+++ Listed records
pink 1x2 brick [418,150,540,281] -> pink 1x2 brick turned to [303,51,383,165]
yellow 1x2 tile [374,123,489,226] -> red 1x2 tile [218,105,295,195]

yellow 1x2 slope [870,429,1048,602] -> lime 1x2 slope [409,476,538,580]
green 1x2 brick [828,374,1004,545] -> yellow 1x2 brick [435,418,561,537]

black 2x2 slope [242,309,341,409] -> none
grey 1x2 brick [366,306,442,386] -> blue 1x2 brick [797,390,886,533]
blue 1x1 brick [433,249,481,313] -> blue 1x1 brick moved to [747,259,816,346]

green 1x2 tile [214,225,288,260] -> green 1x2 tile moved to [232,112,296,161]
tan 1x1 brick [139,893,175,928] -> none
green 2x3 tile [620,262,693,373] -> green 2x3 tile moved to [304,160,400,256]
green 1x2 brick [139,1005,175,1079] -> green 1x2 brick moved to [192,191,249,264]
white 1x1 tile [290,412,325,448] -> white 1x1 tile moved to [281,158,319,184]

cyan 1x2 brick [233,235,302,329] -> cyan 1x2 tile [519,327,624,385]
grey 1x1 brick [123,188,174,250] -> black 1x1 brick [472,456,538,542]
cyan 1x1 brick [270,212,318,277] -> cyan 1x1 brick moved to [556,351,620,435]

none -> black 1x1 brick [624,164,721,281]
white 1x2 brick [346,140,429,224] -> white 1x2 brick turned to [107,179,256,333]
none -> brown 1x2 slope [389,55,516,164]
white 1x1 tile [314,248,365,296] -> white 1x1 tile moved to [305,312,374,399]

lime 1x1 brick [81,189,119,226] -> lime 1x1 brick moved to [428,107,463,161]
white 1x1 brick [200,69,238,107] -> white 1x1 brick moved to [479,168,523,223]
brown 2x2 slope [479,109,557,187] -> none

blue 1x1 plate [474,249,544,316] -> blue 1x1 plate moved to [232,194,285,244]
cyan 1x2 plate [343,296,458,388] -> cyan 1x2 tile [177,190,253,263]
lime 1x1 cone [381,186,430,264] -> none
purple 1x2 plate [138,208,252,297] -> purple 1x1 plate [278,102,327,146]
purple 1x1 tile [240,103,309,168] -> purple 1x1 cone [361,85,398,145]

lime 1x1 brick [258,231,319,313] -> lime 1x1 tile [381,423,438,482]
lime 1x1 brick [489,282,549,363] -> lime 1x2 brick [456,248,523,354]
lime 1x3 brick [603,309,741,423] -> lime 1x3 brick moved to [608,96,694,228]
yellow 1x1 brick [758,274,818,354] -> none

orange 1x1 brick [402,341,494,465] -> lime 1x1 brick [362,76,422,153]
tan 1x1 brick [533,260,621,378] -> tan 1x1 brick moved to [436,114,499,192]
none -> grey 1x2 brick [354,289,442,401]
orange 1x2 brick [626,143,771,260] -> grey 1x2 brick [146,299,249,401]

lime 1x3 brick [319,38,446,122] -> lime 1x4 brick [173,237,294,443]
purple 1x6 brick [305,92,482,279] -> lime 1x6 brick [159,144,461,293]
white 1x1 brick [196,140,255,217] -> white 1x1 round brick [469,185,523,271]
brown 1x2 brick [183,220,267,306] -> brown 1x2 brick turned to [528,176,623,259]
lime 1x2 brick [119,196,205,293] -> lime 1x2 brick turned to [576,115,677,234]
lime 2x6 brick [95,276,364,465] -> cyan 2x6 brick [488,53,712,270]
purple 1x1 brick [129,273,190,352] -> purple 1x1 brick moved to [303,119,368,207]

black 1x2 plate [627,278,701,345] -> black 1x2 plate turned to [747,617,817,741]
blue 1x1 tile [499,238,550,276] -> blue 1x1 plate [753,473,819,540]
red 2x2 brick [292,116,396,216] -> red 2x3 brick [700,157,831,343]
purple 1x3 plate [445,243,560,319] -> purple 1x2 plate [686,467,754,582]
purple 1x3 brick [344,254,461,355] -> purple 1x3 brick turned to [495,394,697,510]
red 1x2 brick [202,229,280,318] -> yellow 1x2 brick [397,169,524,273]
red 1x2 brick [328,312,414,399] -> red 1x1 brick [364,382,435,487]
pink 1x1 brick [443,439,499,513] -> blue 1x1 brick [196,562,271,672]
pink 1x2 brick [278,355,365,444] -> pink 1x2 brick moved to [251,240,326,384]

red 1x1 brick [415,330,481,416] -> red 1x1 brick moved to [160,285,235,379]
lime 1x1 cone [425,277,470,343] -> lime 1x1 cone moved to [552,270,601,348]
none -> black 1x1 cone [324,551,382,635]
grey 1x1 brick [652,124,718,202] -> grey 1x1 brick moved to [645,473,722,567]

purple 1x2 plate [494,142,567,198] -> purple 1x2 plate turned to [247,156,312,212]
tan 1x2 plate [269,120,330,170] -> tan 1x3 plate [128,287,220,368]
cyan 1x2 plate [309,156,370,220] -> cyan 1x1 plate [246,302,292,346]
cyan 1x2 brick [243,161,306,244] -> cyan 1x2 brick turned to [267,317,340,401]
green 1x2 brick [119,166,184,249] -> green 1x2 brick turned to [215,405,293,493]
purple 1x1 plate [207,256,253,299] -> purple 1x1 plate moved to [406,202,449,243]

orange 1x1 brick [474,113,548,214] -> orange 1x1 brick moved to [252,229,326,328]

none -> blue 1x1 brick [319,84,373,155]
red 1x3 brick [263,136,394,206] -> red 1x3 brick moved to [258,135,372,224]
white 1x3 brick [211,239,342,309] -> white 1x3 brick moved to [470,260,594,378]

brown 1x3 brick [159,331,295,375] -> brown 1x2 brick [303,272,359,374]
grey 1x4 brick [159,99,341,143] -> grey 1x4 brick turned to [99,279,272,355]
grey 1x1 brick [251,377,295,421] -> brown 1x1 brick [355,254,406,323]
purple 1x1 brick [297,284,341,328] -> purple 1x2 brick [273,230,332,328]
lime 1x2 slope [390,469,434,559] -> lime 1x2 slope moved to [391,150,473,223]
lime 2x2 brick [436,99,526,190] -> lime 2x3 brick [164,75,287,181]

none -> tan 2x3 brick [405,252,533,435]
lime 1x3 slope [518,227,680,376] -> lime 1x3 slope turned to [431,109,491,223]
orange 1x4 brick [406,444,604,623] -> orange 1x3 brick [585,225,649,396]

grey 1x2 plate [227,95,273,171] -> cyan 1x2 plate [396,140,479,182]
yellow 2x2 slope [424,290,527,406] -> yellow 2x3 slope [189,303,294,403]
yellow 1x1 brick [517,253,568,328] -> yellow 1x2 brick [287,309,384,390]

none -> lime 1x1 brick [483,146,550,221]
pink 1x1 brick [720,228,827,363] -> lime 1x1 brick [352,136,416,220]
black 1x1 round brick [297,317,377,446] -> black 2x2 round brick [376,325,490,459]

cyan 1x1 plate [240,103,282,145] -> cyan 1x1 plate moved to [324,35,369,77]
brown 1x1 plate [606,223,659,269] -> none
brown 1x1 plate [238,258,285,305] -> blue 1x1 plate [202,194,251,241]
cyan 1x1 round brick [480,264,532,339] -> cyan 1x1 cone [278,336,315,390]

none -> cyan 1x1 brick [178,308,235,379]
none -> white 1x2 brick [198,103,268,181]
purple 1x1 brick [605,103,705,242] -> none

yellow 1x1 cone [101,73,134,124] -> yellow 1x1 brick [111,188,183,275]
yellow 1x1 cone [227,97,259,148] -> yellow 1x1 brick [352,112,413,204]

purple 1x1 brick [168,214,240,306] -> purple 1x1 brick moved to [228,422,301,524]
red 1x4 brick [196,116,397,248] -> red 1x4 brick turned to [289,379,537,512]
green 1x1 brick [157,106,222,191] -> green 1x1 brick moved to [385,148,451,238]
++++++
Each line in the data is to be written out precisely.

pink 1x2 brick [418,150,540,281] -> pink 1x2 brick turned to [303,51,383,165]
yellow 1x2 tile [374,123,489,226] -> red 1x2 tile [218,105,295,195]

yellow 1x2 slope [870,429,1048,602] -> lime 1x2 slope [409,476,538,580]
green 1x2 brick [828,374,1004,545] -> yellow 1x2 brick [435,418,561,537]

black 2x2 slope [242,309,341,409] -> none
grey 1x2 brick [366,306,442,386] -> blue 1x2 brick [797,390,886,533]
blue 1x1 brick [433,249,481,313] -> blue 1x1 brick moved to [747,259,816,346]

green 1x2 tile [214,225,288,260] -> green 1x2 tile moved to [232,112,296,161]
tan 1x1 brick [139,893,175,928] -> none
green 2x3 tile [620,262,693,373] -> green 2x3 tile moved to [304,160,400,256]
green 1x2 brick [139,1005,175,1079] -> green 1x2 brick moved to [192,191,249,264]
white 1x1 tile [290,412,325,448] -> white 1x1 tile moved to [281,158,319,184]

cyan 1x2 brick [233,235,302,329] -> cyan 1x2 tile [519,327,624,385]
grey 1x1 brick [123,188,174,250] -> black 1x1 brick [472,456,538,542]
cyan 1x1 brick [270,212,318,277] -> cyan 1x1 brick moved to [556,351,620,435]

none -> black 1x1 brick [624,164,721,281]
white 1x2 brick [346,140,429,224] -> white 1x2 brick turned to [107,179,256,333]
none -> brown 1x2 slope [389,55,516,164]
white 1x1 tile [314,248,365,296] -> white 1x1 tile moved to [305,312,374,399]

lime 1x1 brick [81,189,119,226] -> lime 1x1 brick moved to [428,107,463,161]
white 1x1 brick [200,69,238,107] -> white 1x1 brick moved to [479,168,523,223]
brown 2x2 slope [479,109,557,187] -> none

blue 1x1 plate [474,249,544,316] -> blue 1x1 plate moved to [232,194,285,244]
cyan 1x2 plate [343,296,458,388] -> cyan 1x2 tile [177,190,253,263]
lime 1x1 cone [381,186,430,264] -> none
purple 1x2 plate [138,208,252,297] -> purple 1x1 plate [278,102,327,146]
purple 1x1 tile [240,103,309,168] -> purple 1x1 cone [361,85,398,145]

lime 1x1 brick [258,231,319,313] -> lime 1x1 tile [381,423,438,482]
lime 1x1 brick [489,282,549,363] -> lime 1x2 brick [456,248,523,354]
lime 1x3 brick [603,309,741,423] -> lime 1x3 brick moved to [608,96,694,228]
yellow 1x1 brick [758,274,818,354] -> none

orange 1x1 brick [402,341,494,465] -> lime 1x1 brick [362,76,422,153]
tan 1x1 brick [533,260,621,378] -> tan 1x1 brick moved to [436,114,499,192]
none -> grey 1x2 brick [354,289,442,401]
orange 1x2 brick [626,143,771,260] -> grey 1x2 brick [146,299,249,401]

lime 1x3 brick [319,38,446,122] -> lime 1x4 brick [173,237,294,443]
purple 1x6 brick [305,92,482,279] -> lime 1x6 brick [159,144,461,293]
white 1x1 brick [196,140,255,217] -> white 1x1 round brick [469,185,523,271]
brown 1x2 brick [183,220,267,306] -> brown 1x2 brick turned to [528,176,623,259]
lime 1x2 brick [119,196,205,293] -> lime 1x2 brick turned to [576,115,677,234]
lime 2x6 brick [95,276,364,465] -> cyan 2x6 brick [488,53,712,270]
purple 1x1 brick [129,273,190,352] -> purple 1x1 brick moved to [303,119,368,207]

black 1x2 plate [627,278,701,345] -> black 1x2 plate turned to [747,617,817,741]
blue 1x1 tile [499,238,550,276] -> blue 1x1 plate [753,473,819,540]
red 2x2 brick [292,116,396,216] -> red 2x3 brick [700,157,831,343]
purple 1x3 plate [445,243,560,319] -> purple 1x2 plate [686,467,754,582]
purple 1x3 brick [344,254,461,355] -> purple 1x3 brick turned to [495,394,697,510]
red 1x2 brick [202,229,280,318] -> yellow 1x2 brick [397,169,524,273]
red 1x2 brick [328,312,414,399] -> red 1x1 brick [364,382,435,487]
pink 1x1 brick [443,439,499,513] -> blue 1x1 brick [196,562,271,672]
pink 1x2 brick [278,355,365,444] -> pink 1x2 brick moved to [251,240,326,384]

red 1x1 brick [415,330,481,416] -> red 1x1 brick moved to [160,285,235,379]
lime 1x1 cone [425,277,470,343] -> lime 1x1 cone moved to [552,270,601,348]
none -> black 1x1 cone [324,551,382,635]
grey 1x1 brick [652,124,718,202] -> grey 1x1 brick moved to [645,473,722,567]

purple 1x2 plate [494,142,567,198] -> purple 1x2 plate turned to [247,156,312,212]
tan 1x2 plate [269,120,330,170] -> tan 1x3 plate [128,287,220,368]
cyan 1x2 plate [309,156,370,220] -> cyan 1x1 plate [246,302,292,346]
cyan 1x2 brick [243,161,306,244] -> cyan 1x2 brick turned to [267,317,340,401]
green 1x2 brick [119,166,184,249] -> green 1x2 brick turned to [215,405,293,493]
purple 1x1 plate [207,256,253,299] -> purple 1x1 plate moved to [406,202,449,243]

orange 1x1 brick [474,113,548,214] -> orange 1x1 brick moved to [252,229,326,328]

none -> blue 1x1 brick [319,84,373,155]
red 1x3 brick [263,136,394,206] -> red 1x3 brick moved to [258,135,372,224]
white 1x3 brick [211,239,342,309] -> white 1x3 brick moved to [470,260,594,378]

brown 1x3 brick [159,331,295,375] -> brown 1x2 brick [303,272,359,374]
grey 1x4 brick [159,99,341,143] -> grey 1x4 brick turned to [99,279,272,355]
grey 1x1 brick [251,377,295,421] -> brown 1x1 brick [355,254,406,323]
purple 1x1 brick [297,284,341,328] -> purple 1x2 brick [273,230,332,328]
lime 1x2 slope [390,469,434,559] -> lime 1x2 slope moved to [391,150,473,223]
lime 2x2 brick [436,99,526,190] -> lime 2x3 brick [164,75,287,181]

none -> tan 2x3 brick [405,252,533,435]
lime 1x3 slope [518,227,680,376] -> lime 1x3 slope turned to [431,109,491,223]
orange 1x4 brick [406,444,604,623] -> orange 1x3 brick [585,225,649,396]

grey 1x2 plate [227,95,273,171] -> cyan 1x2 plate [396,140,479,182]
yellow 2x2 slope [424,290,527,406] -> yellow 2x3 slope [189,303,294,403]
yellow 1x1 brick [517,253,568,328] -> yellow 1x2 brick [287,309,384,390]

none -> lime 1x1 brick [483,146,550,221]
pink 1x1 brick [720,228,827,363] -> lime 1x1 brick [352,136,416,220]
black 1x1 round brick [297,317,377,446] -> black 2x2 round brick [376,325,490,459]

cyan 1x1 plate [240,103,282,145] -> cyan 1x1 plate moved to [324,35,369,77]
brown 1x1 plate [606,223,659,269] -> none
brown 1x1 plate [238,258,285,305] -> blue 1x1 plate [202,194,251,241]
cyan 1x1 round brick [480,264,532,339] -> cyan 1x1 cone [278,336,315,390]

none -> cyan 1x1 brick [178,308,235,379]
none -> white 1x2 brick [198,103,268,181]
purple 1x1 brick [605,103,705,242] -> none

yellow 1x1 cone [101,73,134,124] -> yellow 1x1 brick [111,188,183,275]
yellow 1x1 cone [227,97,259,148] -> yellow 1x1 brick [352,112,413,204]

purple 1x1 brick [168,214,240,306] -> purple 1x1 brick moved to [228,422,301,524]
red 1x4 brick [196,116,397,248] -> red 1x4 brick turned to [289,379,537,512]
green 1x1 brick [157,106,222,191] -> green 1x1 brick moved to [385,148,451,238]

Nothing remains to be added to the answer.